*** Opening Available data ***

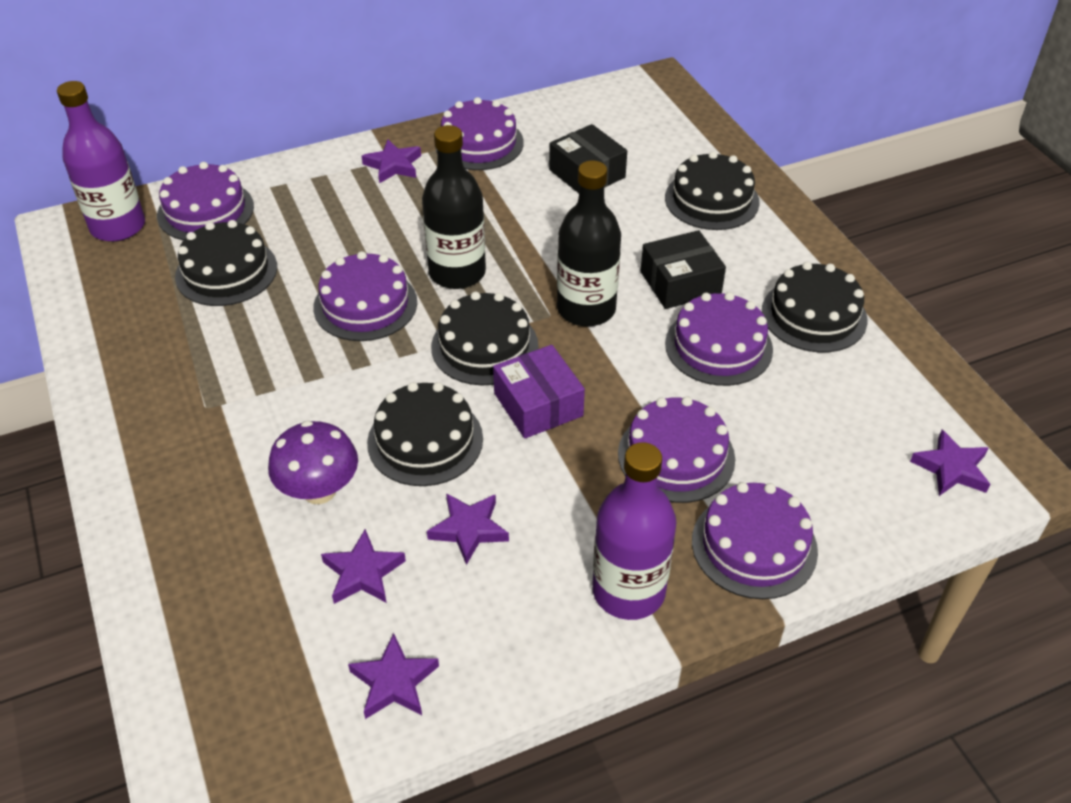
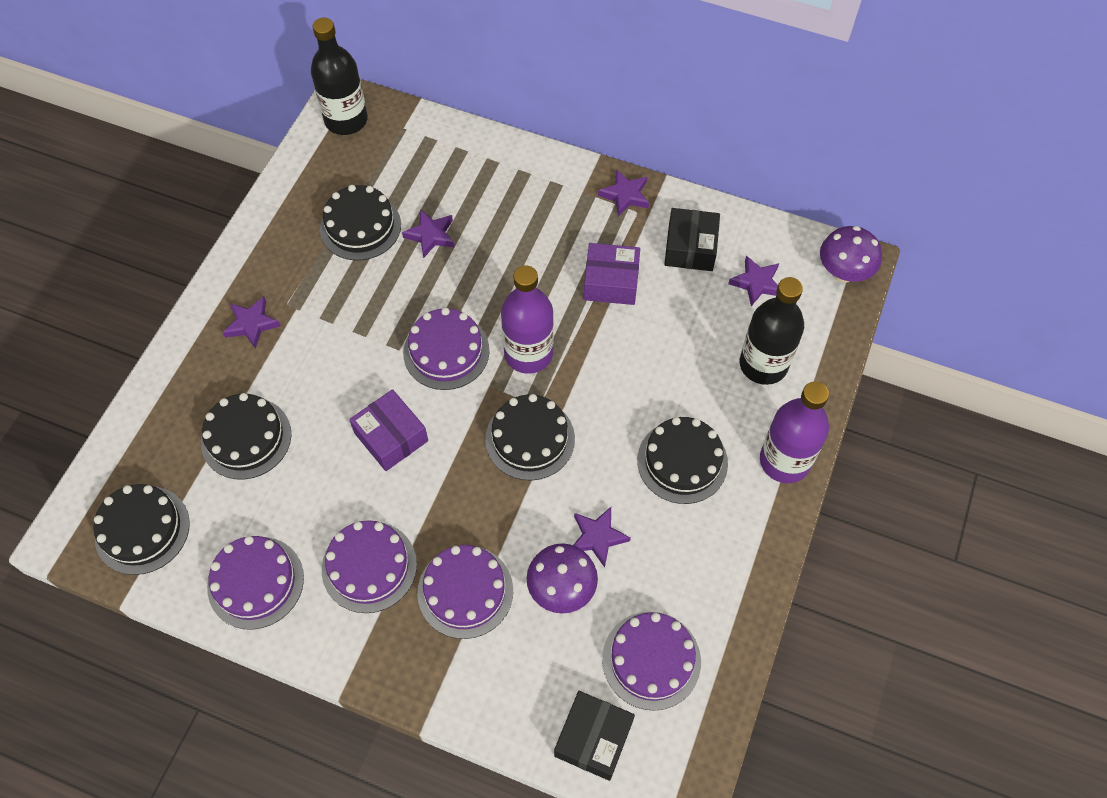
purple box: 1 -> 2
purple cake: 6 -> 5
purple mushroom: 1 -> 2

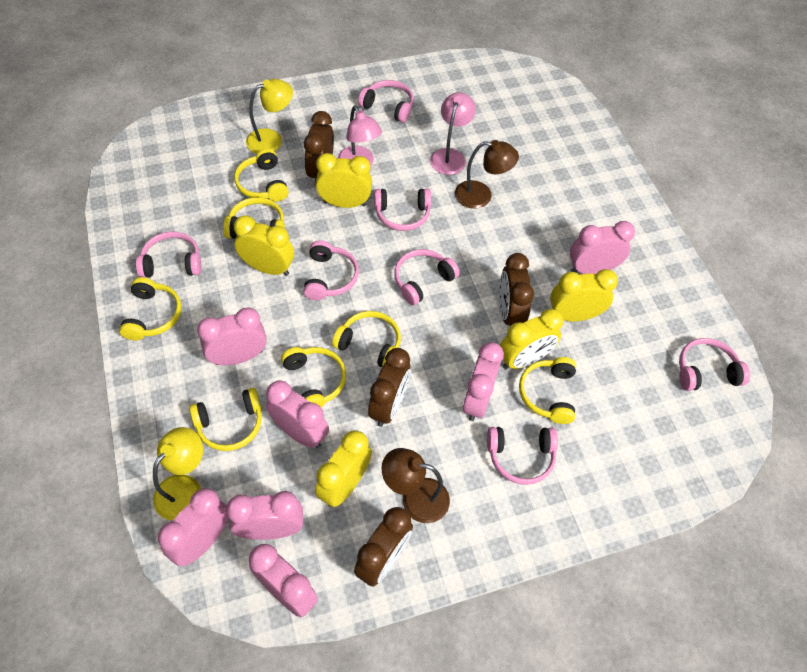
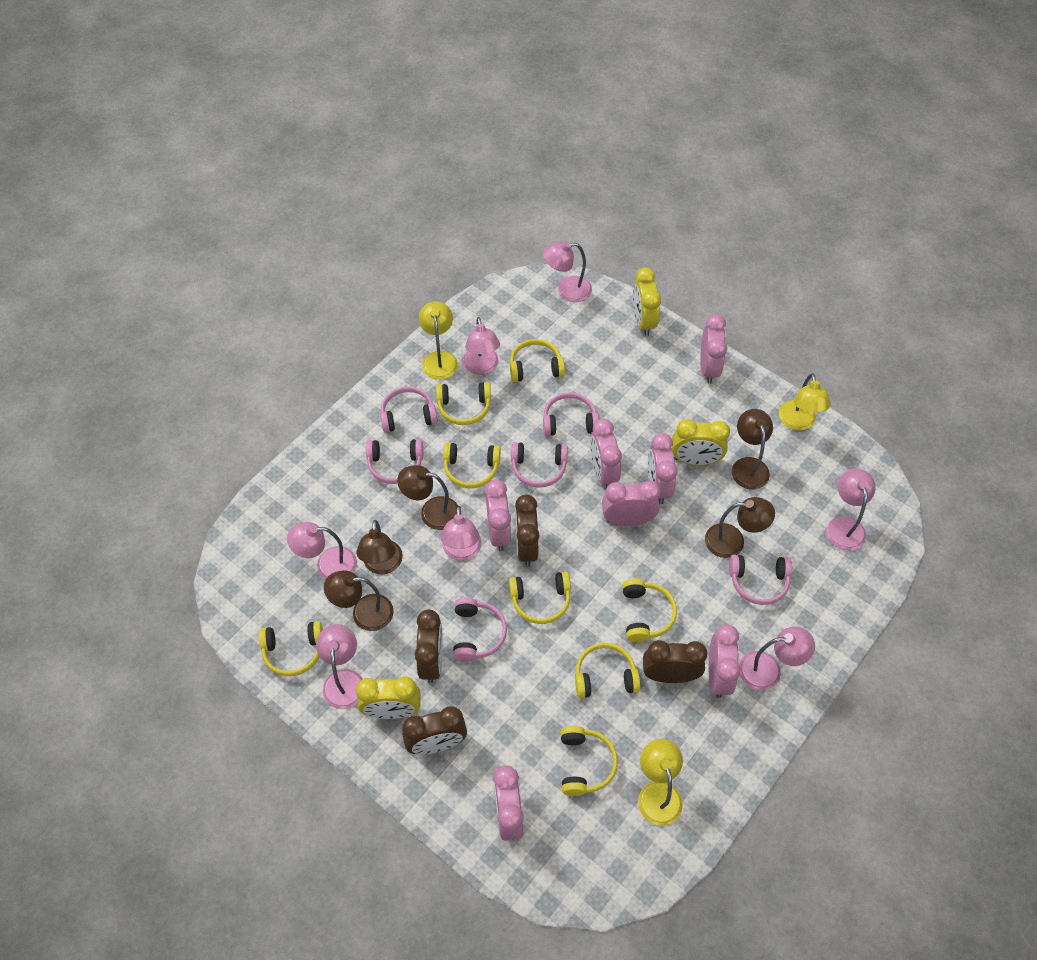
brown lamp: 2 -> 5
pink headphones: 7 -> 6
pink lamp: 2 -> 7
yellow clock: 5 -> 3
yellow headphones: 7 -> 8
yellow lamp: 2 -> 3

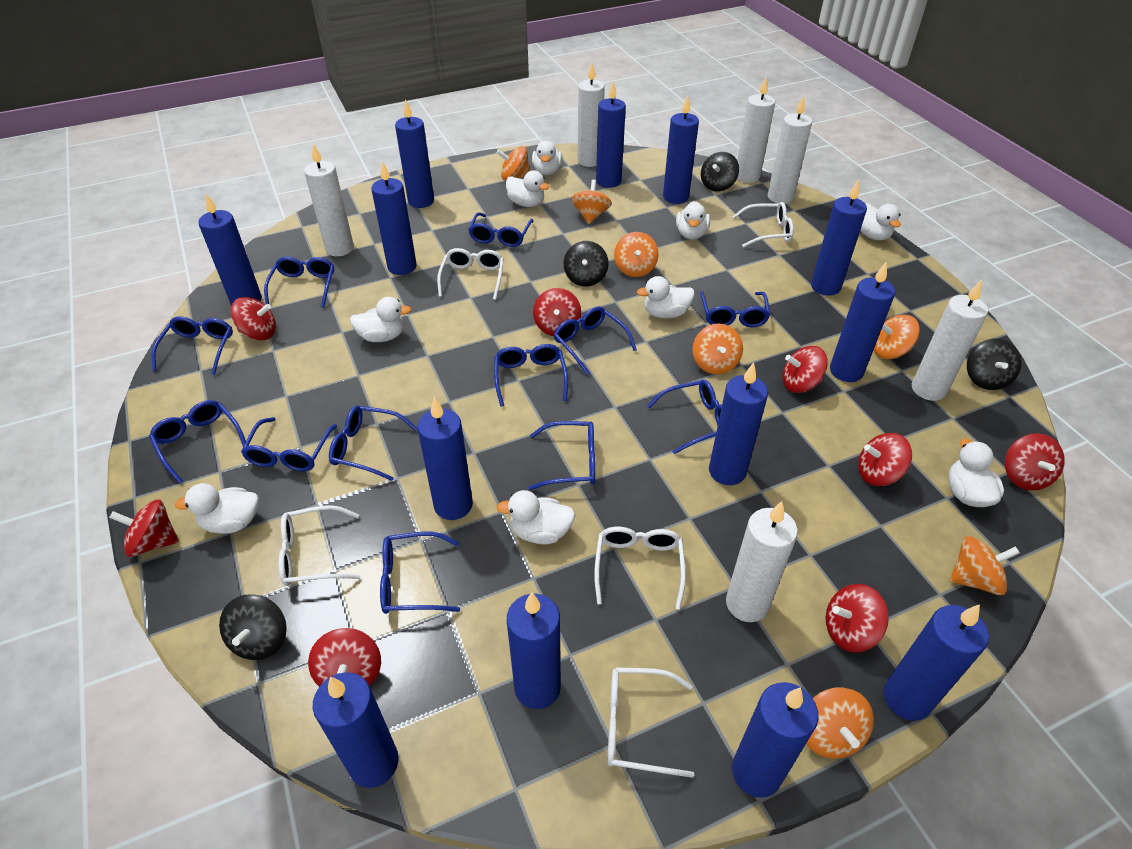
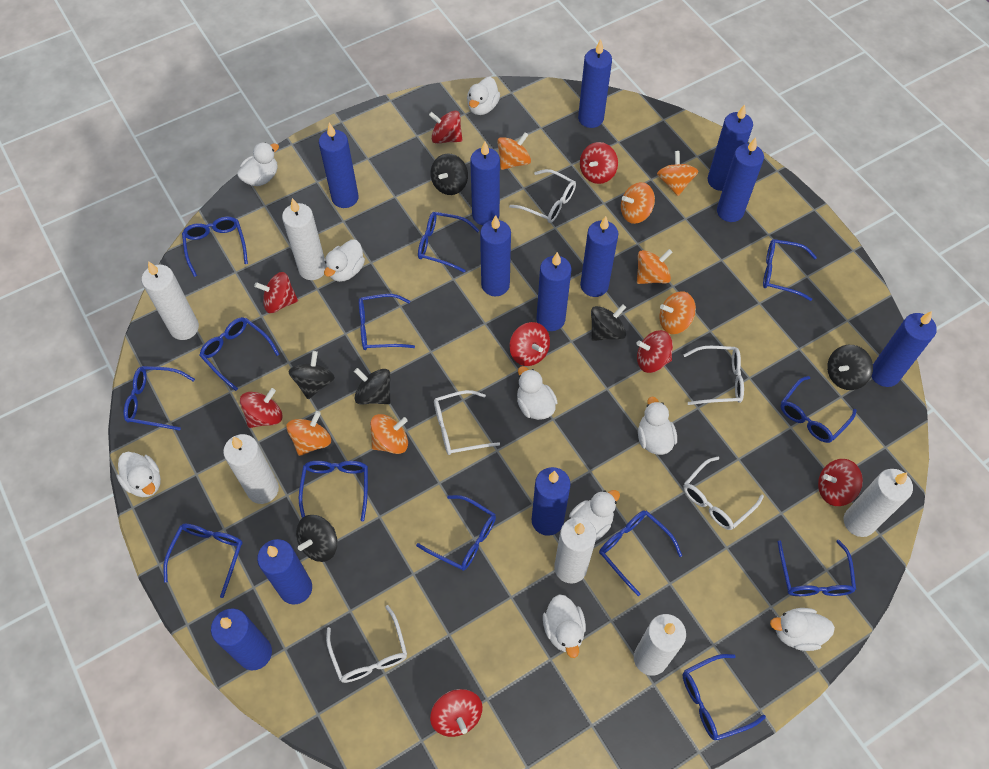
black spinning top: 4 -> 6
blue candle: 13 -> 12
blue glasses: 12 -> 13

*** Closing Available data ***

_Required action_
After removing each picture, print the entries above exactly as they were.

_Answer to the problem_
purple box: 1 -> 2
purple cake: 6 -> 5
purple mushroom: 1 -> 2

brown lamp: 2 -> 5
pink headphones: 7 -> 6
pink lamp: 2 -> 7
yellow clock: 5 -> 3
yellow headphones: 7 -> 8
yellow lamp: 2 -> 3

black spinning top: 4 -> 6
blue candle: 13 -> 12
blue glasses: 12 -> 13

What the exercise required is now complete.